** Data in this exercise follows **

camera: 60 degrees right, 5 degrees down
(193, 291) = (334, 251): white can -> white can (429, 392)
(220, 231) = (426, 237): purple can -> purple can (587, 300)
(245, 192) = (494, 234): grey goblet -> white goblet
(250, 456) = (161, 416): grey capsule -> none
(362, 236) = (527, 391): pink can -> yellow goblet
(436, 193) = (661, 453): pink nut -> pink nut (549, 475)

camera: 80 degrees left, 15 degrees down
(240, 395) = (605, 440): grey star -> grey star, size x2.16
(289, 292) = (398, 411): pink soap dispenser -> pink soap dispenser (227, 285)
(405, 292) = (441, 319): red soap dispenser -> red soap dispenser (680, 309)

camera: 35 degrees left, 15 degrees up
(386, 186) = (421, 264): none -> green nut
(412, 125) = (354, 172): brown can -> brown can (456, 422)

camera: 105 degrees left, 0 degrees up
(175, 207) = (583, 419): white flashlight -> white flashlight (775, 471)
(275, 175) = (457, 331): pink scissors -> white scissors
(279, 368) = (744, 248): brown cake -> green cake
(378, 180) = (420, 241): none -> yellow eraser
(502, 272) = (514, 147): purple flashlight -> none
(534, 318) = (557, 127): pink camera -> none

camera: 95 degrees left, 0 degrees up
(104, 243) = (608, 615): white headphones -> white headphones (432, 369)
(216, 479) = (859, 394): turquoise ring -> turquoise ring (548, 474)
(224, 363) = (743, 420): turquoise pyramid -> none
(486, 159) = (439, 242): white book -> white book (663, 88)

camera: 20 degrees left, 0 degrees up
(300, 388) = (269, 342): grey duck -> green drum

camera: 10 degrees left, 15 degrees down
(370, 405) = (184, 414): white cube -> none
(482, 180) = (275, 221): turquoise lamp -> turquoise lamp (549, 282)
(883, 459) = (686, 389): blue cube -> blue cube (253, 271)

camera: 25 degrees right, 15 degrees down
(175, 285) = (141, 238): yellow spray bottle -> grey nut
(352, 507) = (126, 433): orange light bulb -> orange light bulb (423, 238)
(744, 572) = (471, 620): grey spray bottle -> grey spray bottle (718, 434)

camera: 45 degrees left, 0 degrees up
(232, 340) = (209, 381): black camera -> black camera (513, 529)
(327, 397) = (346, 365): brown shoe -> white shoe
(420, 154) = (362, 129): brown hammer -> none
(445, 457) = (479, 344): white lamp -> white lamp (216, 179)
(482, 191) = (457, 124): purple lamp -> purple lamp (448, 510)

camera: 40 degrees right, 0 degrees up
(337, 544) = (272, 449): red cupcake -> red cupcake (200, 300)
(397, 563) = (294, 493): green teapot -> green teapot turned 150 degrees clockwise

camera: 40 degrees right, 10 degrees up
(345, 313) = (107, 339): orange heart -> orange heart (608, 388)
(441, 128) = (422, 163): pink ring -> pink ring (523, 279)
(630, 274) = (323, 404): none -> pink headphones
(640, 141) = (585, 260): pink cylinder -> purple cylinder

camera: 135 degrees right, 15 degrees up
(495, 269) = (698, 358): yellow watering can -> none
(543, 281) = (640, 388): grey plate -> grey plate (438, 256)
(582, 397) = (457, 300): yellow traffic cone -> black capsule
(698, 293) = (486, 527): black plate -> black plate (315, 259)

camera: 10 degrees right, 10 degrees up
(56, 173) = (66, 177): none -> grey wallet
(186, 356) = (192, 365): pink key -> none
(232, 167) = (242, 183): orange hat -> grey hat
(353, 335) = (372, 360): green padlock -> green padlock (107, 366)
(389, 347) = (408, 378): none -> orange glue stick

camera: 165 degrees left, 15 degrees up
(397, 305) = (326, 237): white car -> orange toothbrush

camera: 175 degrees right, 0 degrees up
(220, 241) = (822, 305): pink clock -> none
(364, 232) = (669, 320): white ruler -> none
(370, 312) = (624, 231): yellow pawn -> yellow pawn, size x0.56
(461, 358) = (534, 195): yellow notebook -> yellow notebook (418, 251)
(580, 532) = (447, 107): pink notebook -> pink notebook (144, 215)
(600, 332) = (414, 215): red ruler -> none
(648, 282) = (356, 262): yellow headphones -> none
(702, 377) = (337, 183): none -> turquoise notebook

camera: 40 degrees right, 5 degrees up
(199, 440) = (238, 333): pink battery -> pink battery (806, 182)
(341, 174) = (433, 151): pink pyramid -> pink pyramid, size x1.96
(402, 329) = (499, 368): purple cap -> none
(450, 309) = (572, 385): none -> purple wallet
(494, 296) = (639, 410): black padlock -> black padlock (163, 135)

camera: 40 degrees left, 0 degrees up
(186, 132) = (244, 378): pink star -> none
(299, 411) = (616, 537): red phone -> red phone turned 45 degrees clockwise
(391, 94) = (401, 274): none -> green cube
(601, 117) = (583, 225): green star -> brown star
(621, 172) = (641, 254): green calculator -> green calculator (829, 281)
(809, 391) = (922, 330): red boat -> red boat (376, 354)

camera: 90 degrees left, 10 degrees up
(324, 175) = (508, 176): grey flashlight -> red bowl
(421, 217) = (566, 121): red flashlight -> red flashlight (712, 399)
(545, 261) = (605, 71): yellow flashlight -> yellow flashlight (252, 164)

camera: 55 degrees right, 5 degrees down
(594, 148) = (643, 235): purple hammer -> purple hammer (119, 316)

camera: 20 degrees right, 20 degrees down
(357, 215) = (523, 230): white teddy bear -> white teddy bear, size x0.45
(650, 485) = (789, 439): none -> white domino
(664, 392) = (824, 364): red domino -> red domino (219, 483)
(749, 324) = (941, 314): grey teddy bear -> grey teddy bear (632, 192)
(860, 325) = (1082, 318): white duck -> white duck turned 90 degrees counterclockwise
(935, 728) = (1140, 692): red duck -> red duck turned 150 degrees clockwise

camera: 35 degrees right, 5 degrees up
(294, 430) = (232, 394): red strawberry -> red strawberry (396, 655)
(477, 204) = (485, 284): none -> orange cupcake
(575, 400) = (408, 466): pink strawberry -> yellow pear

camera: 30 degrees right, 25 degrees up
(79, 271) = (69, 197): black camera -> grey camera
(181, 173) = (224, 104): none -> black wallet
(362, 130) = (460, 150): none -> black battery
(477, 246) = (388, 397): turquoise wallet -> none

** End of Data in this exercise **

Write out every entry word for word.

camera: 60 degrees right, 5 degrees down
(193, 291) = (334, 251): white can -> white can (429, 392)
(220, 231) = (426, 237): purple can -> purple can (587, 300)
(245, 192) = (494, 234): grey goblet -> white goblet
(250, 456) = (161, 416): grey capsule -> none
(362, 236) = (527, 391): pink can -> yellow goblet
(436, 193) = (661, 453): pink nut -> pink nut (549, 475)

camera: 80 degrees left, 15 degrees down
(240, 395) = (605, 440): grey star -> grey star, size x2.16
(289, 292) = (398, 411): pink soap dispenser -> pink soap dispenser (227, 285)
(405, 292) = (441, 319): red soap dispenser -> red soap dispenser (680, 309)

camera: 35 degrees left, 15 degrees up
(386, 186) = (421, 264): none -> green nut
(412, 125) = (354, 172): brown can -> brown can (456, 422)

camera: 105 degrees left, 0 degrees up
(175, 207) = (583, 419): white flashlight -> white flashlight (775, 471)
(275, 175) = (457, 331): pink scissors -> white scissors
(279, 368) = (744, 248): brown cake -> green cake
(378, 180) = (420, 241): none -> yellow eraser
(502, 272) = (514, 147): purple flashlight -> none
(534, 318) = (557, 127): pink camera -> none

camera: 95 degrees left, 0 degrees up
(104, 243) = (608, 615): white headphones -> white headphones (432, 369)
(216, 479) = (859, 394): turquoise ring -> turquoise ring (548, 474)
(224, 363) = (743, 420): turquoise pyramid -> none
(486, 159) = (439, 242): white book -> white book (663, 88)

camera: 20 degrees left, 0 degrees up
(300, 388) = (269, 342): grey duck -> green drum

camera: 10 degrees left, 15 degrees down
(370, 405) = (184, 414): white cube -> none
(482, 180) = (275, 221): turquoise lamp -> turquoise lamp (549, 282)
(883, 459) = (686, 389): blue cube -> blue cube (253, 271)

camera: 25 degrees right, 15 degrees down
(175, 285) = (141, 238): yellow spray bottle -> grey nut
(352, 507) = (126, 433): orange light bulb -> orange light bulb (423, 238)
(744, 572) = (471, 620): grey spray bottle -> grey spray bottle (718, 434)

camera: 45 degrees left, 0 degrees up
(232, 340) = (209, 381): black camera -> black camera (513, 529)
(327, 397) = (346, 365): brown shoe -> white shoe
(420, 154) = (362, 129): brown hammer -> none
(445, 457) = (479, 344): white lamp -> white lamp (216, 179)
(482, 191) = (457, 124): purple lamp -> purple lamp (448, 510)

camera: 40 degrees right, 0 degrees up
(337, 544) = (272, 449): red cupcake -> red cupcake (200, 300)
(397, 563) = (294, 493): green teapot -> green teapot turned 150 degrees clockwise

camera: 40 degrees right, 10 degrees up
(345, 313) = (107, 339): orange heart -> orange heart (608, 388)
(441, 128) = (422, 163): pink ring -> pink ring (523, 279)
(630, 274) = (323, 404): none -> pink headphones
(640, 141) = (585, 260): pink cylinder -> purple cylinder

camera: 135 degrees right, 15 degrees up
(495, 269) = (698, 358): yellow watering can -> none
(543, 281) = (640, 388): grey plate -> grey plate (438, 256)
(582, 397) = (457, 300): yellow traffic cone -> black capsule
(698, 293) = (486, 527): black plate -> black plate (315, 259)

camera: 10 degrees right, 10 degrees up
(56, 173) = (66, 177): none -> grey wallet
(186, 356) = (192, 365): pink key -> none
(232, 167) = (242, 183): orange hat -> grey hat
(353, 335) = (372, 360): green padlock -> green padlock (107, 366)
(389, 347) = (408, 378): none -> orange glue stick

camera: 165 degrees left, 15 degrees up
(397, 305) = (326, 237): white car -> orange toothbrush

camera: 175 degrees right, 0 degrees up
(220, 241) = (822, 305): pink clock -> none
(364, 232) = (669, 320): white ruler -> none
(370, 312) = (624, 231): yellow pawn -> yellow pawn, size x0.56
(461, 358) = (534, 195): yellow notebook -> yellow notebook (418, 251)
(580, 532) = (447, 107): pink notebook -> pink notebook (144, 215)
(600, 332) = (414, 215): red ruler -> none
(648, 282) = (356, 262): yellow headphones -> none
(702, 377) = (337, 183): none -> turquoise notebook

camera: 40 degrees right, 5 degrees up
(199, 440) = (238, 333): pink battery -> pink battery (806, 182)
(341, 174) = (433, 151): pink pyramid -> pink pyramid, size x1.96
(402, 329) = (499, 368): purple cap -> none
(450, 309) = (572, 385): none -> purple wallet
(494, 296) = (639, 410): black padlock -> black padlock (163, 135)

camera: 40 degrees left, 0 degrees up
(186, 132) = (244, 378): pink star -> none
(299, 411) = (616, 537): red phone -> red phone turned 45 degrees clockwise
(391, 94) = (401, 274): none -> green cube
(601, 117) = (583, 225): green star -> brown star
(621, 172) = (641, 254): green calculator -> green calculator (829, 281)
(809, 391) = (922, 330): red boat -> red boat (376, 354)

camera: 90 degrees left, 10 degrees up
(324, 175) = (508, 176): grey flashlight -> red bowl
(421, 217) = (566, 121): red flashlight -> red flashlight (712, 399)
(545, 261) = (605, 71): yellow flashlight -> yellow flashlight (252, 164)

camera: 55 degrees right, 5 degrees down
(594, 148) = (643, 235): purple hammer -> purple hammer (119, 316)

camera: 20 degrees right, 20 degrees down
(357, 215) = (523, 230): white teddy bear -> white teddy bear, size x0.45
(650, 485) = (789, 439): none -> white domino
(664, 392) = (824, 364): red domino -> red domino (219, 483)
(749, 324) = (941, 314): grey teddy bear -> grey teddy bear (632, 192)
(860, 325) = (1082, 318): white duck -> white duck turned 90 degrees counterclockwise
(935, 728) = (1140, 692): red duck -> red duck turned 150 degrees clockwise

camera: 35 degrees right, 5 degrees up
(294, 430) = (232, 394): red strawberry -> red strawberry (396, 655)
(477, 204) = (485, 284): none -> orange cupcake
(575, 400) = (408, 466): pink strawberry -> yellow pear

camera: 30 degrees right, 25 degrees up
(79, 271) = (69, 197): black camera -> grey camera
(181, 173) = (224, 104): none -> black wallet
(362, 130) = (460, 150): none -> black battery
(477, 246) = (388, 397): turquoise wallet -> none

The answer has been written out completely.